> _INFORMATION SHOWN_
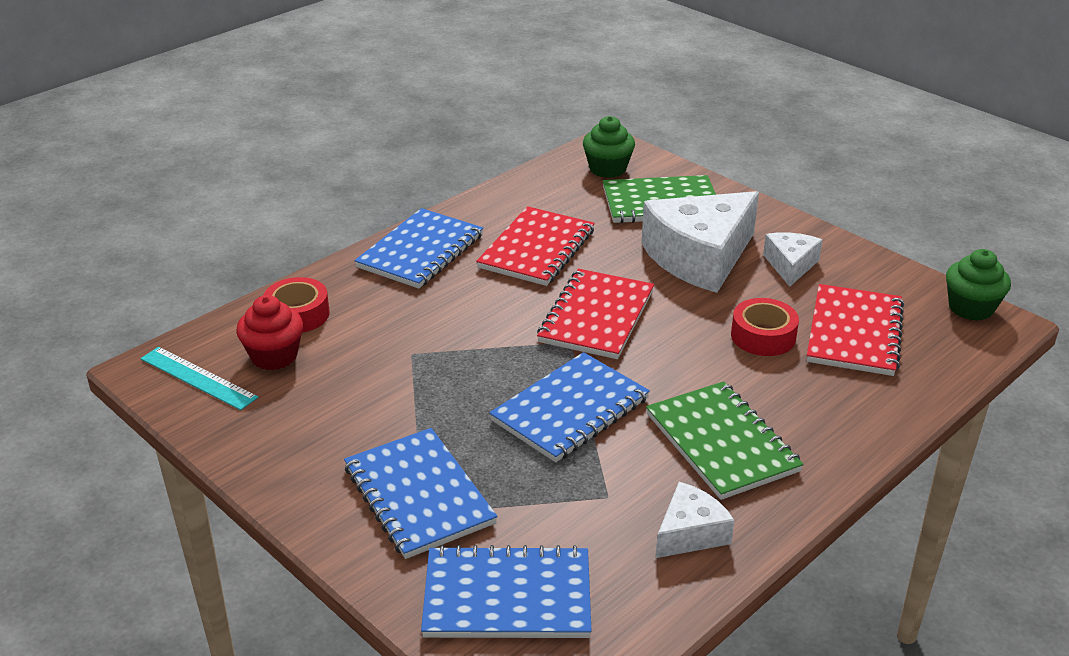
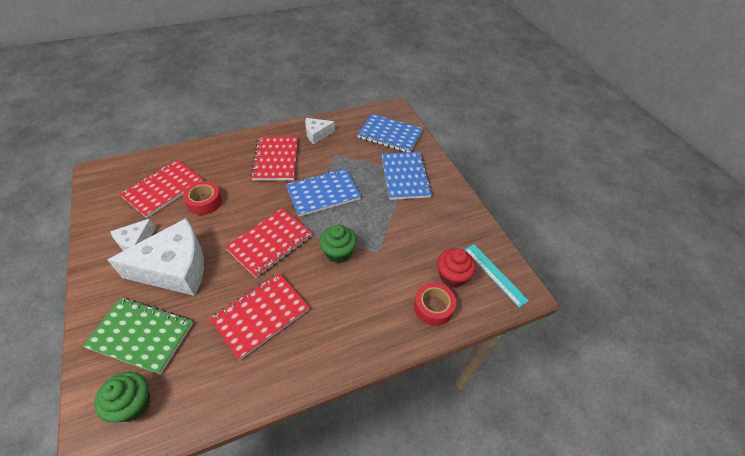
camera: 160 degrees left, 15 degrees up
(420, 251) = (336, 344): blue notebook -> none
(721, 443) = (276, 160): green notebook -> red notebook
(971, 308) = (94, 184): green cupcake -> green cupcake (338, 252)

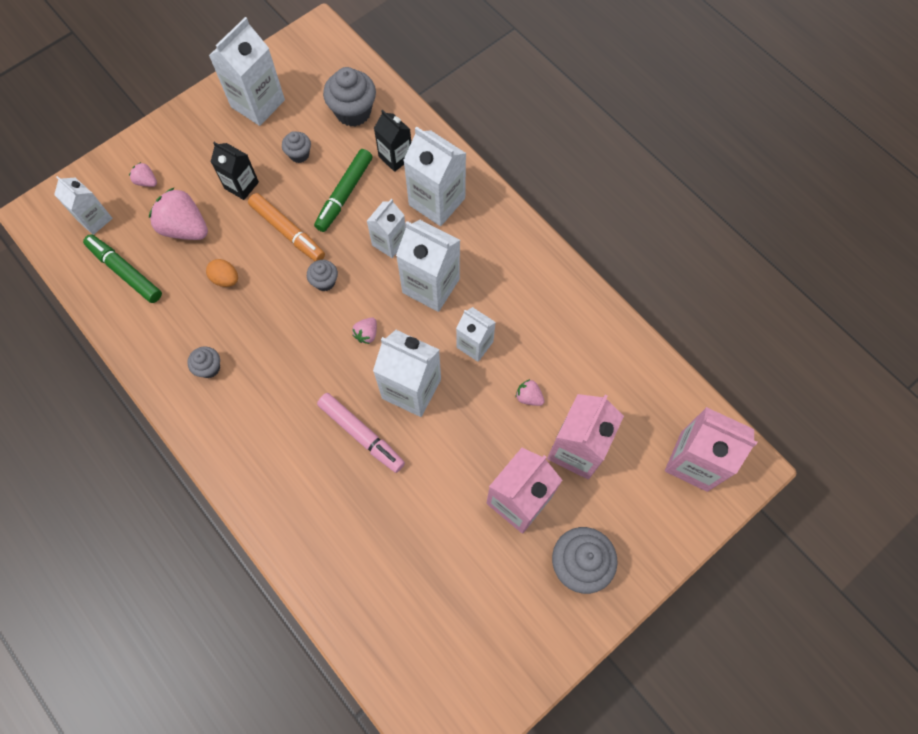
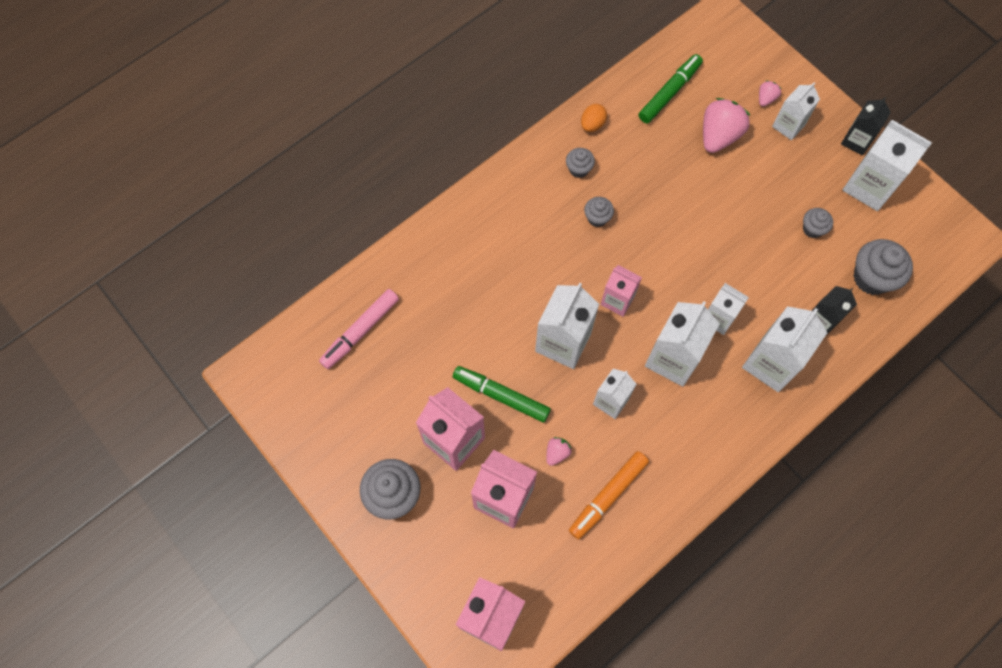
camera: 90 degrees right, 0 degrees up
(95, 219) = (721, 62): white carton -> white carton (788, 126)
(225, 279) = (668, 174): orange egg -> orange egg (592, 124)
(241, 185) = (770, 179): black carton -> black carton (856, 141)
(288, 231) = (723, 224): orange marker -> orange marker (608, 496)
(325, 282) = (670, 260): grey cupcake -> grey cupcake (597, 218)
(344, 194) = (770, 274): green marker -> green marker (501, 396)
(361, 434) = (517, 299): pink marker -> pink marker (360, 331)
(366, 334) = (617, 300): pink strawberry -> pink carton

> _WHAT YOU HAVE TO DO_
What is asked for is an exact copy of the lines above from the one containing "(241, 185) = (770, 179): black" through the one containing "(344, 194) = (770, 274): green", and only those.

> _WRITTEN SOLUTION_
(241, 185) = (770, 179): black carton -> black carton (856, 141)
(288, 231) = (723, 224): orange marker -> orange marker (608, 496)
(325, 282) = (670, 260): grey cupcake -> grey cupcake (597, 218)
(344, 194) = (770, 274): green marker -> green marker (501, 396)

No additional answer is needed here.